WHAT IS EXPECTED → Put every line of the entries below into a Markdown table with the columns Number and Text. Number the rows, skip blank lines, and leave the pictures out.

DATA →

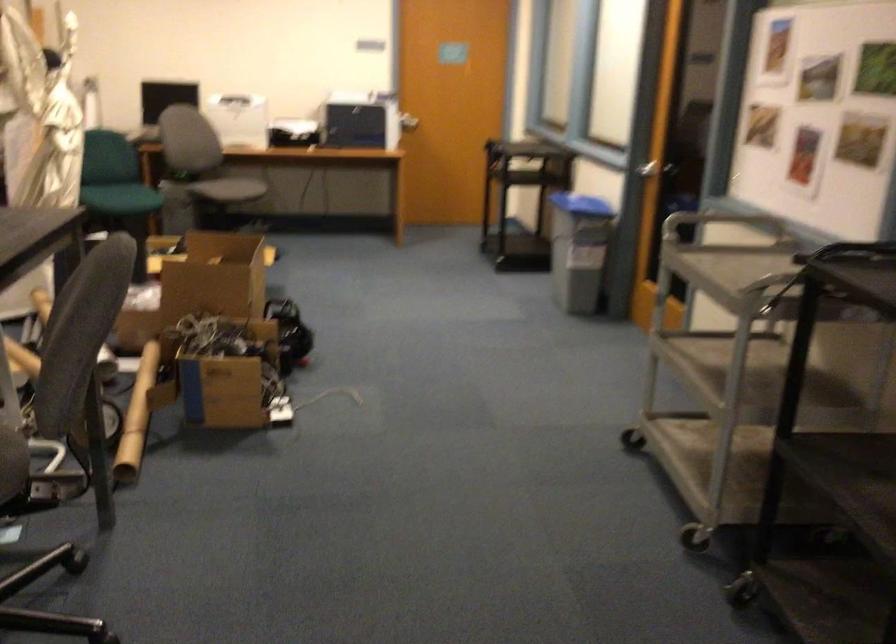
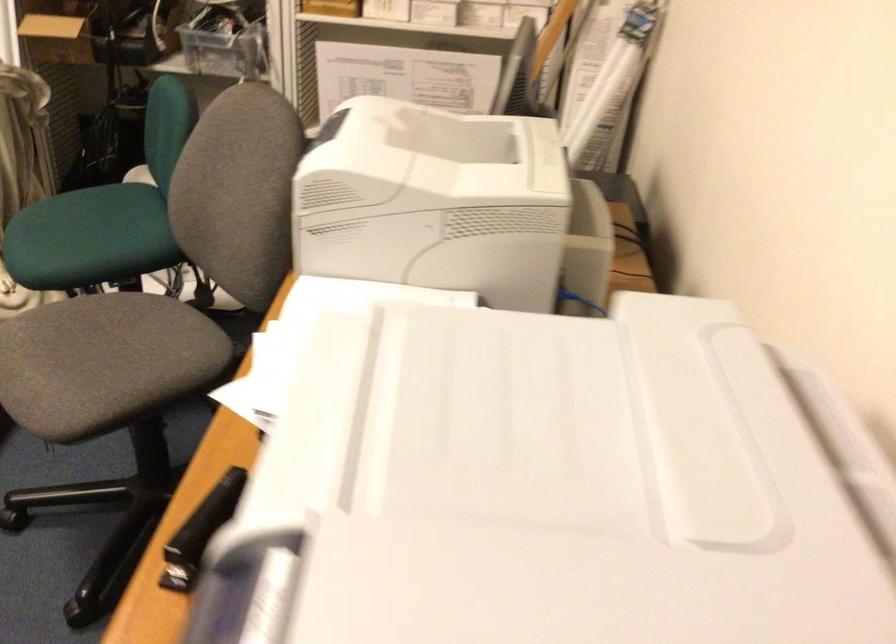
Locate, in the second image, the point that corresponds to the point at 367,86 in the first image.

(593, 491)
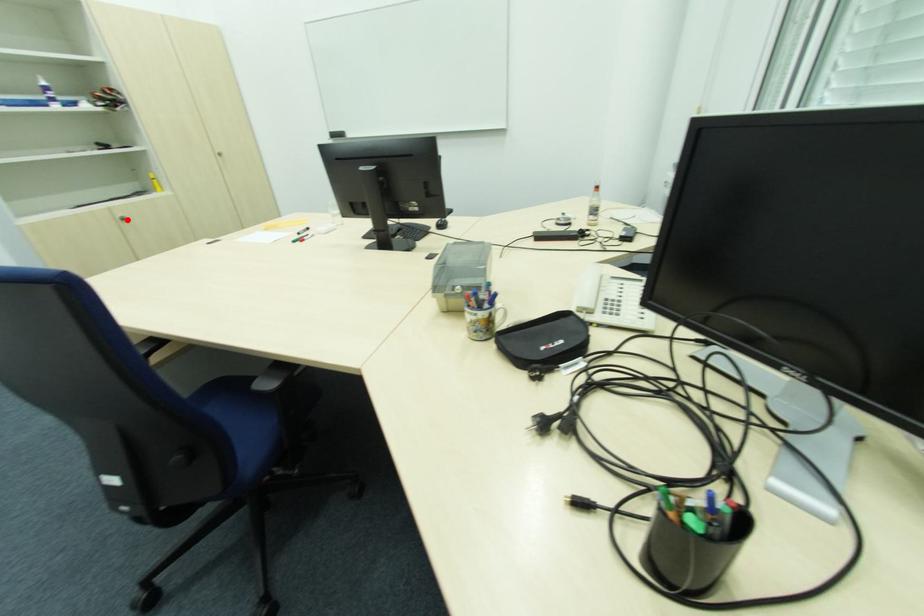
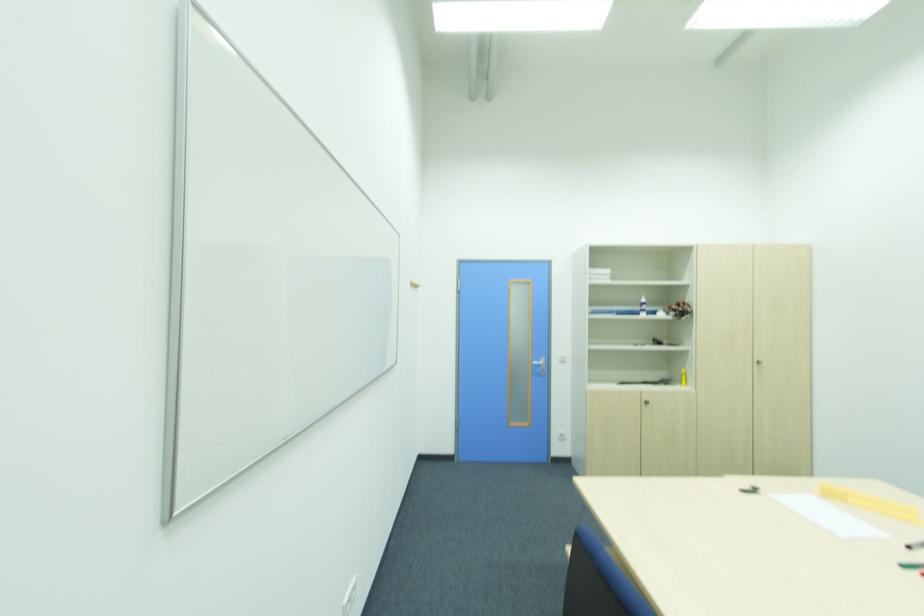
In the second image, find the point that corresponds to the highlighted location in the first image.

(650, 402)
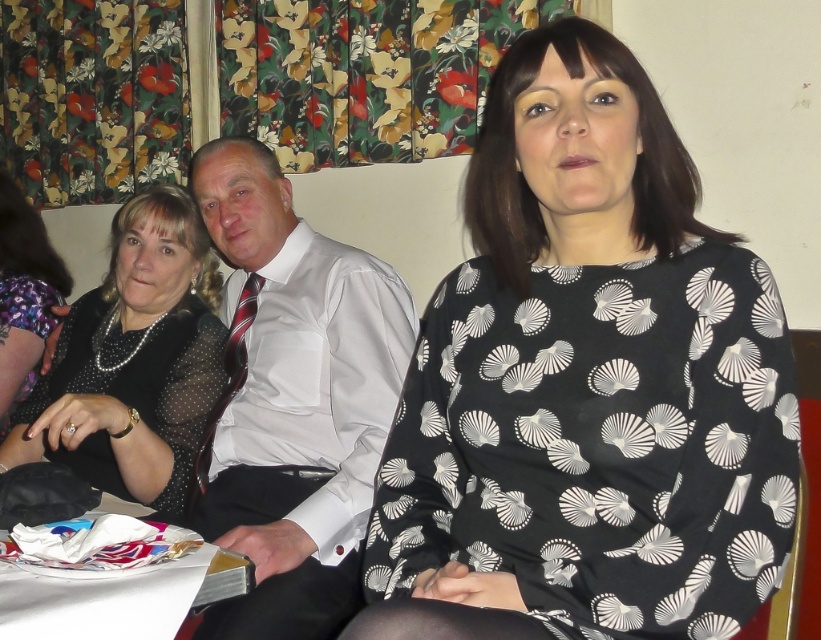
Which is below, black printed blouse at center or black sheer dress at left?

black sheer dress at left

The width and height of the screenshot is (821, 640). I want to click on black printed blouse at center, so click(x=585, y=385).

Locate an element on the screen. black printed blouse at center is located at coordinates (585, 385).

Can you confirm if white satin shirt at center is thinner than black sheer dress at left?

Yes.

PROBLEM SOLUTION →
| Number | Text |
|---|---|
| 1 | Locate, in the second image, the point that corresponds to the point at 367,86 in the first image. |
| 2 | (593, 491) |
| 3 | In the second image, find the point that corresponds to the highlighted location in the first image. |
| 4 | (650, 402) |
| 5 | Which is below, black printed blouse at center or black sheer dress at left? |
| 6 | black sheer dress at left |
| 7 | The width and height of the screenshot is (821, 640). I want to click on black printed blouse at center, so click(x=585, y=385). |
| 8 | Locate an element on the screen. black printed blouse at center is located at coordinates (585, 385). |
| 9 | Can you confirm if white satin shirt at center is thinner than black sheer dress at left? |
| 10 | Yes. |